#### DATA UNDER STUDY:
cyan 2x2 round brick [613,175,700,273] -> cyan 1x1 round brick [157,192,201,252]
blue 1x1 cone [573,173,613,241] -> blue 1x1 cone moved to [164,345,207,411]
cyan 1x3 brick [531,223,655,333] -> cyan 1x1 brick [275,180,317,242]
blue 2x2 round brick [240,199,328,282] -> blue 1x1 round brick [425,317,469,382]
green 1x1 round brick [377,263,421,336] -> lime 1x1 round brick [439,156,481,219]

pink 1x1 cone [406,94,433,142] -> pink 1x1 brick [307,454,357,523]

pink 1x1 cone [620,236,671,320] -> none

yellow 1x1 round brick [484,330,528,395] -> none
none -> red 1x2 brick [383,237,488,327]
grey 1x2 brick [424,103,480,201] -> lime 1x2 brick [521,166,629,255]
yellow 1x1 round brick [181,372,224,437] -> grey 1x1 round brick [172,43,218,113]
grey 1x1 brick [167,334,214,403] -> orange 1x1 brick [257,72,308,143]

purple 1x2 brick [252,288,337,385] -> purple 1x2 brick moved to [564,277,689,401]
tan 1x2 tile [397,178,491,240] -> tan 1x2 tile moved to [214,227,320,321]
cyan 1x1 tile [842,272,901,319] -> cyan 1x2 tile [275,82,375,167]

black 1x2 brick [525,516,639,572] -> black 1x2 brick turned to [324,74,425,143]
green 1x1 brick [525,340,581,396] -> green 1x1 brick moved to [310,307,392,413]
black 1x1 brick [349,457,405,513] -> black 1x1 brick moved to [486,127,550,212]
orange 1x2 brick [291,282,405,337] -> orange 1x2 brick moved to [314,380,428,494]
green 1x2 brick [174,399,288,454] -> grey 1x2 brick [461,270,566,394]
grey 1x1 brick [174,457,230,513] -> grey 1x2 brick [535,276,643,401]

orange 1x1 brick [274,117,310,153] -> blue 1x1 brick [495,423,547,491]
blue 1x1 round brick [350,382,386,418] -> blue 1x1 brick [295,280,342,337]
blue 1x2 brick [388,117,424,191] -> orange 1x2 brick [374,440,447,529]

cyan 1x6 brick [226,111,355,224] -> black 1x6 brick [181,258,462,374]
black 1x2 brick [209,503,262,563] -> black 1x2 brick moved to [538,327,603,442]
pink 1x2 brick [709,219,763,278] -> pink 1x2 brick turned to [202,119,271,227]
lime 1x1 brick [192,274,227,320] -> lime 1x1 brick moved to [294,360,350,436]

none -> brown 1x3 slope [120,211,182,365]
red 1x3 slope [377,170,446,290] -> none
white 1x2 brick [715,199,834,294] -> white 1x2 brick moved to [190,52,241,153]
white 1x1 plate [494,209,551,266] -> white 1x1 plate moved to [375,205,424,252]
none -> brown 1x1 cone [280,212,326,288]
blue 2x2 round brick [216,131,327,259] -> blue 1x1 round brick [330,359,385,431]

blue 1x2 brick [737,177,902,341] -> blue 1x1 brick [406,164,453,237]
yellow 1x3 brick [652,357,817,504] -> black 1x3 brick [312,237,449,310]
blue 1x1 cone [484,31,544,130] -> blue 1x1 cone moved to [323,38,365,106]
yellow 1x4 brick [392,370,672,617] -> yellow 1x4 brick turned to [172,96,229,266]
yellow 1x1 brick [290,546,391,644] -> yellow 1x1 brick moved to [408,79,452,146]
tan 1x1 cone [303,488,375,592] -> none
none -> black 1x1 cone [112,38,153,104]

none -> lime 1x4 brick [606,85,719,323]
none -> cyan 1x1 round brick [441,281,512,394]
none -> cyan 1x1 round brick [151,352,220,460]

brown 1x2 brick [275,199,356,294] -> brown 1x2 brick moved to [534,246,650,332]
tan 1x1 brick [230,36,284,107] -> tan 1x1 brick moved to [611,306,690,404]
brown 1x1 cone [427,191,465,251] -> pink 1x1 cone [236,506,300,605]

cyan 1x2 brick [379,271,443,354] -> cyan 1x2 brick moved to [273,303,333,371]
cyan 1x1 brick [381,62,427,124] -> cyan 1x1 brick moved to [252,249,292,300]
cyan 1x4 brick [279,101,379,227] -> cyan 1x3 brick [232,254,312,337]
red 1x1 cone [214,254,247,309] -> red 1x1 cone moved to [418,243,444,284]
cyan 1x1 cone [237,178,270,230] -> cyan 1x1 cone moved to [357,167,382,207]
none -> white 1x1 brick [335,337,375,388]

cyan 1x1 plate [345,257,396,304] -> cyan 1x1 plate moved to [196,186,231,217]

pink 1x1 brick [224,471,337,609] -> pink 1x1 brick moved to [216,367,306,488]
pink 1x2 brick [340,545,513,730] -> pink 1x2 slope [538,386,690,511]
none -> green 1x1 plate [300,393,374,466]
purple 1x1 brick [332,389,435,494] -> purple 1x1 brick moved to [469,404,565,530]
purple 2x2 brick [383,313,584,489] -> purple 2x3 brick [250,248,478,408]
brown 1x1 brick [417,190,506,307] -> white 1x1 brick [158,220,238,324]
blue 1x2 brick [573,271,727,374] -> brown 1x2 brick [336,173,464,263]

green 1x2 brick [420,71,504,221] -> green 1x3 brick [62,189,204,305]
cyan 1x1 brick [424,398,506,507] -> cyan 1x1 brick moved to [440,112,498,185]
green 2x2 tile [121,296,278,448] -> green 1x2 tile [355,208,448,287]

#### WHAT NEEDS TO BE DONE:
Using the entries above, repeat only the lines from the one containing "red 1x1 cone [214,254,247,309]" through the one containing "none -> green 1x1 plate [300,393,374,466]", end lines included.

#### EXERCISE SOLUTION:
red 1x1 cone [214,254,247,309] -> red 1x1 cone moved to [418,243,444,284]
cyan 1x1 cone [237,178,270,230] -> cyan 1x1 cone moved to [357,167,382,207]
none -> white 1x1 brick [335,337,375,388]

cyan 1x1 plate [345,257,396,304] -> cyan 1x1 plate moved to [196,186,231,217]

pink 1x1 brick [224,471,337,609] -> pink 1x1 brick moved to [216,367,306,488]
pink 1x2 brick [340,545,513,730] -> pink 1x2 slope [538,386,690,511]
none -> green 1x1 plate [300,393,374,466]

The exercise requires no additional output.